Task description -
Would you return exactly the lines below from the line with "J1 pin 1: GND -> VCC" through the line with "TP1: test point (USER) -> none", both included, and nothing else, leaving out the pictures?
*** Begin section ***
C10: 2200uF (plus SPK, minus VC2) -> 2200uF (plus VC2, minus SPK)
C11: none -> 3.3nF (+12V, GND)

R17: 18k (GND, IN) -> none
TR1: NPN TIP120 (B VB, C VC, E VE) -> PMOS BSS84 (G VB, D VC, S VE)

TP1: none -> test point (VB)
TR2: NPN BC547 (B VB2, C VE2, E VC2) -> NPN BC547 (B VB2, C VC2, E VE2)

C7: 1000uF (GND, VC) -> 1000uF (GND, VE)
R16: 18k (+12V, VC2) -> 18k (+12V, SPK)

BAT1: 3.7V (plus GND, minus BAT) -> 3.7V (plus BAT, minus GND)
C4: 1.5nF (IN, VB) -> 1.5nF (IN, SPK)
*** End section ***
*** Begin section ***
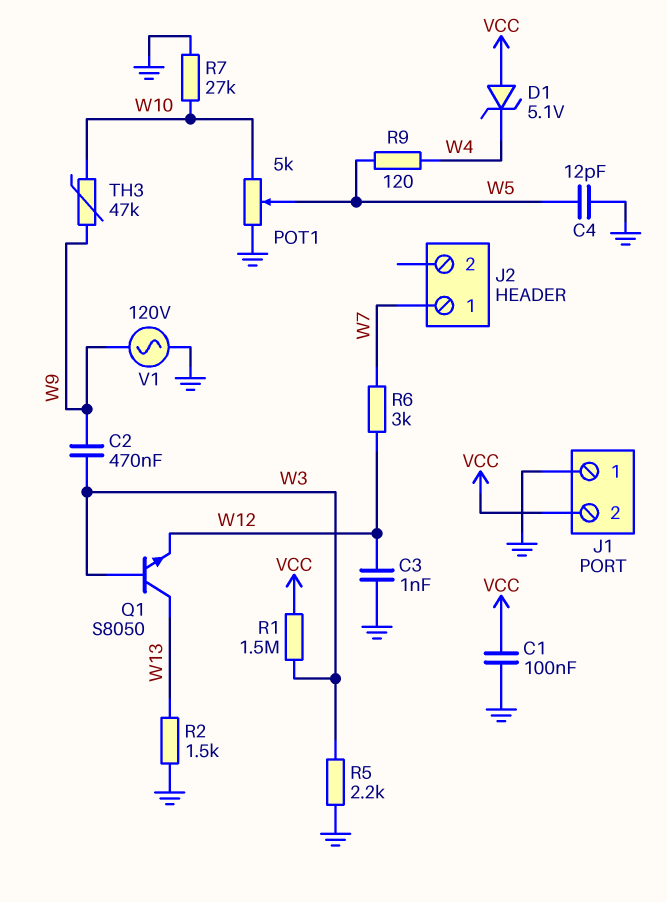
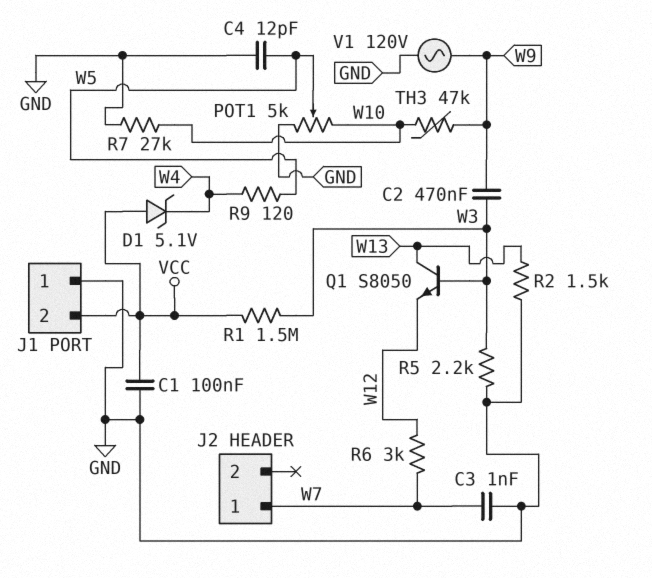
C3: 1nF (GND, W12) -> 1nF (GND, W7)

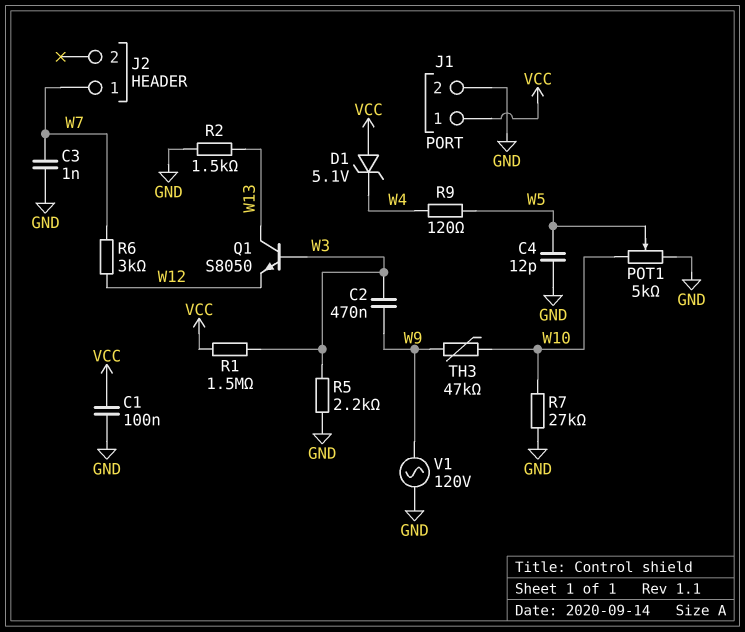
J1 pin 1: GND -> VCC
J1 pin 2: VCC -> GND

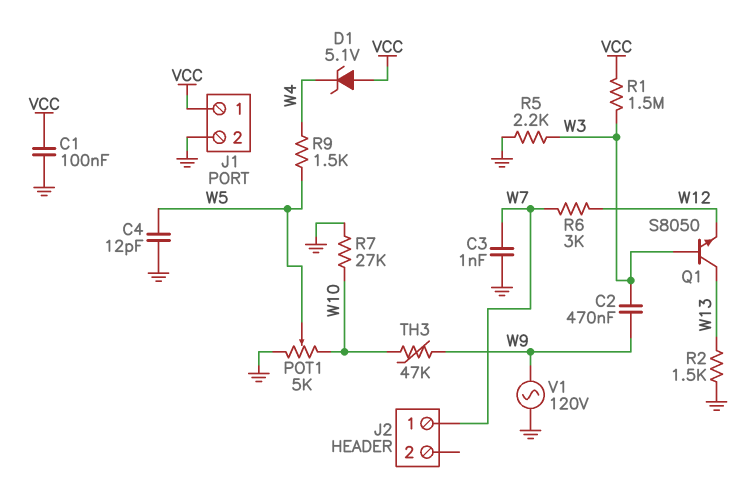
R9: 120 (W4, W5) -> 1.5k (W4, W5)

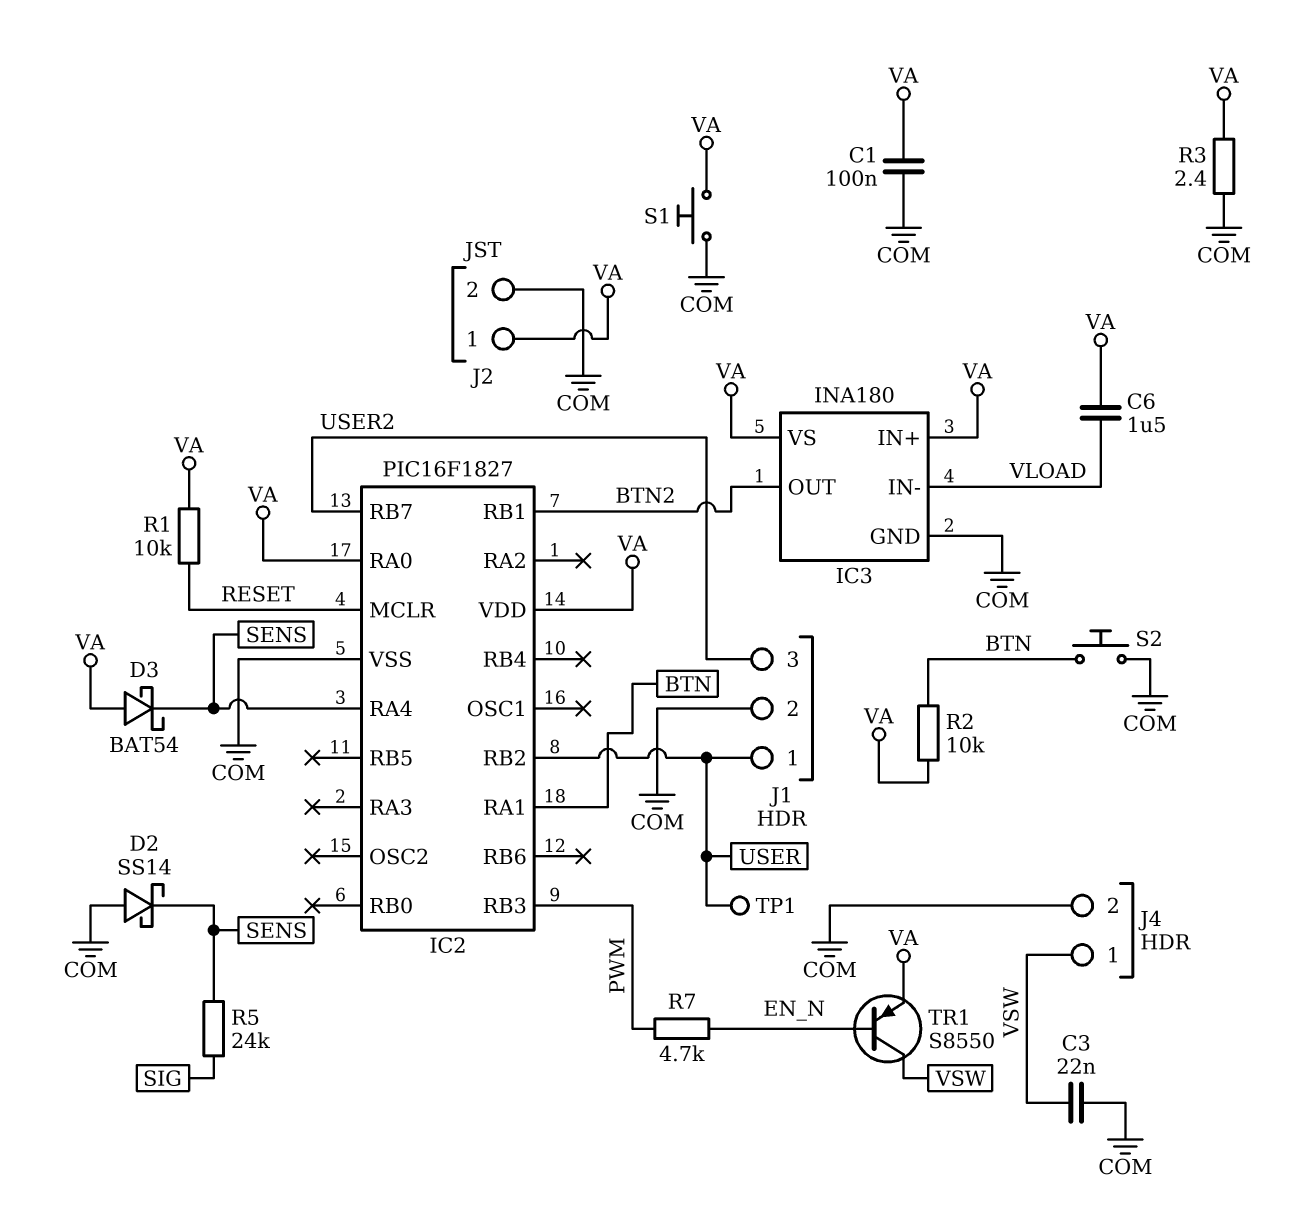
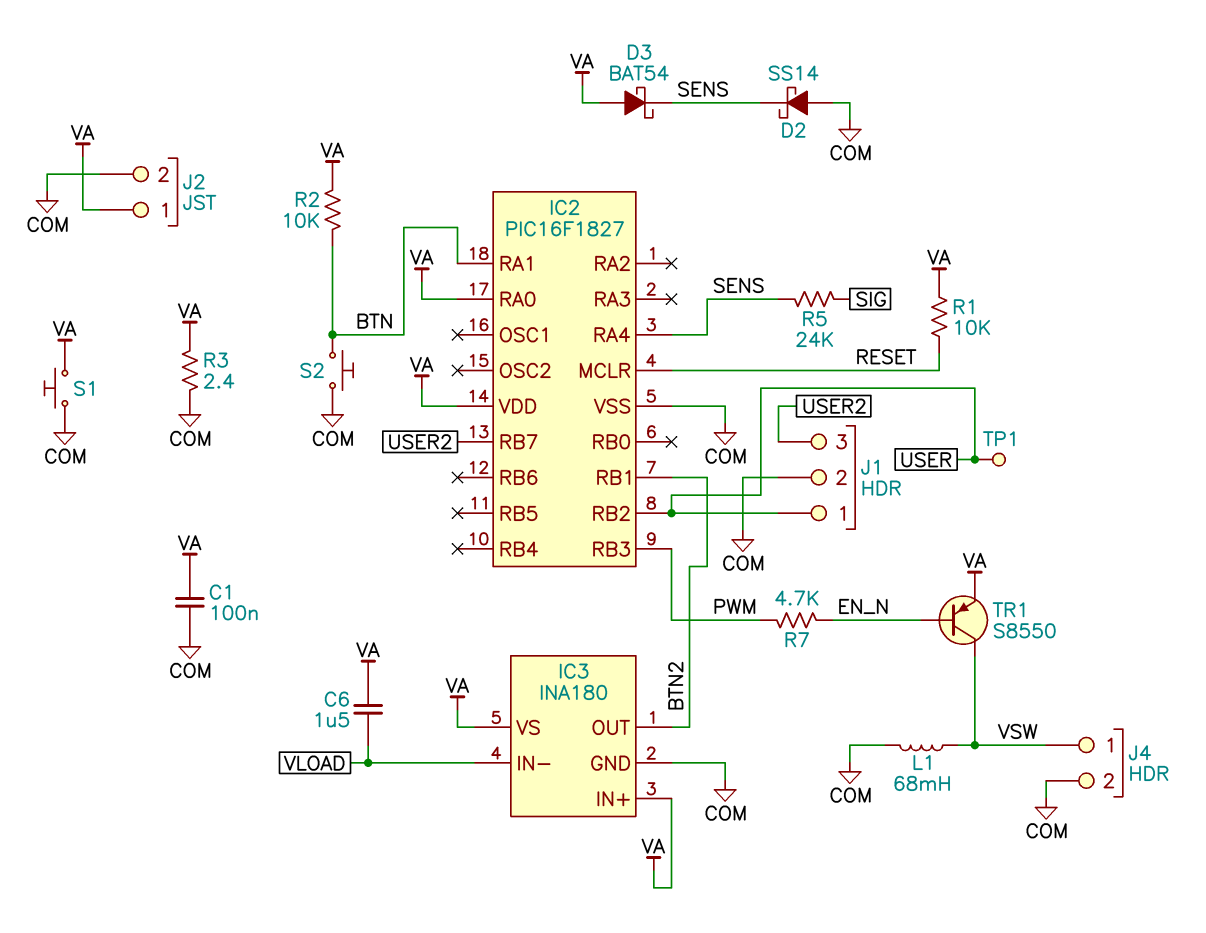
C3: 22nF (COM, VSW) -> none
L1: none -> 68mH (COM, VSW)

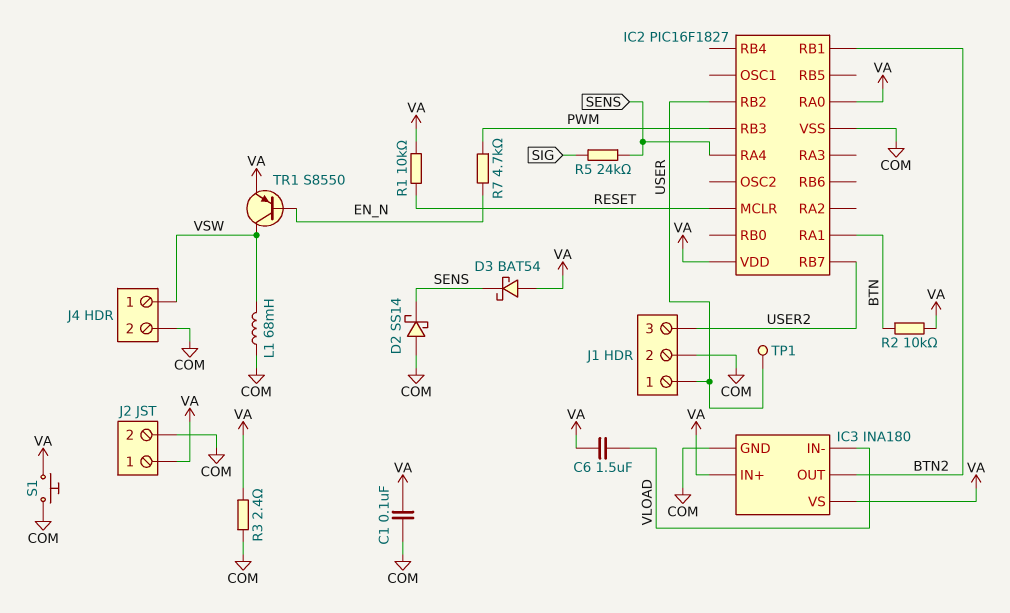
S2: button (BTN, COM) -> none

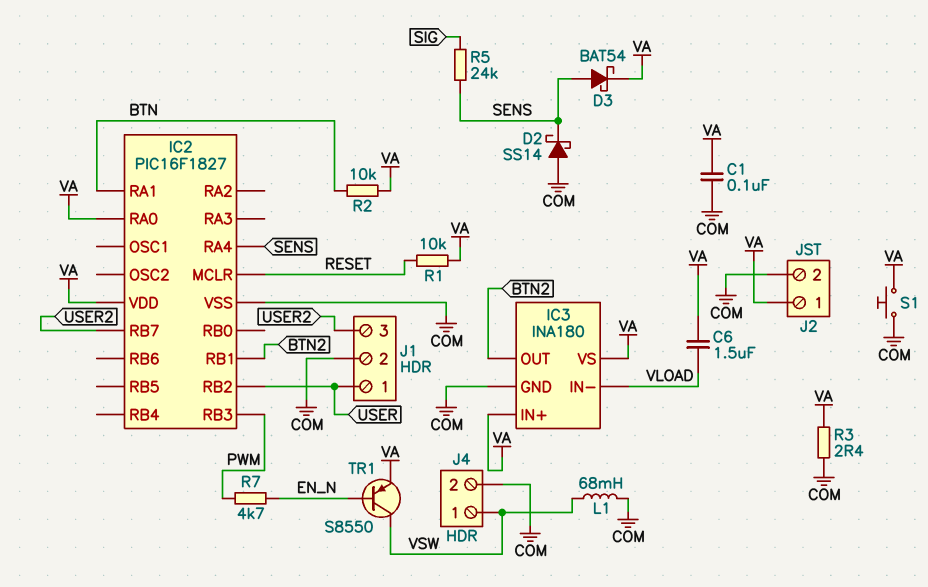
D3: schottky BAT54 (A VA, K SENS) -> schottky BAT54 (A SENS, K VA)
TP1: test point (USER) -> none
*** End section ***
Problem solution -
J1 pin 1: GND -> VCC
J1 pin 2: VCC -> GND

R9: 120 (W4, W5) -> 1.5k (W4, W5)

C3: 22nF (COM, VSW) -> none
L1: none -> 68mH (COM, VSW)

S2: button (BTN, COM) -> none

D3: schottky BAT54 (A VA, K SENS) -> schottky BAT54 (A SENS, K VA)
TP1: test point (USER) -> none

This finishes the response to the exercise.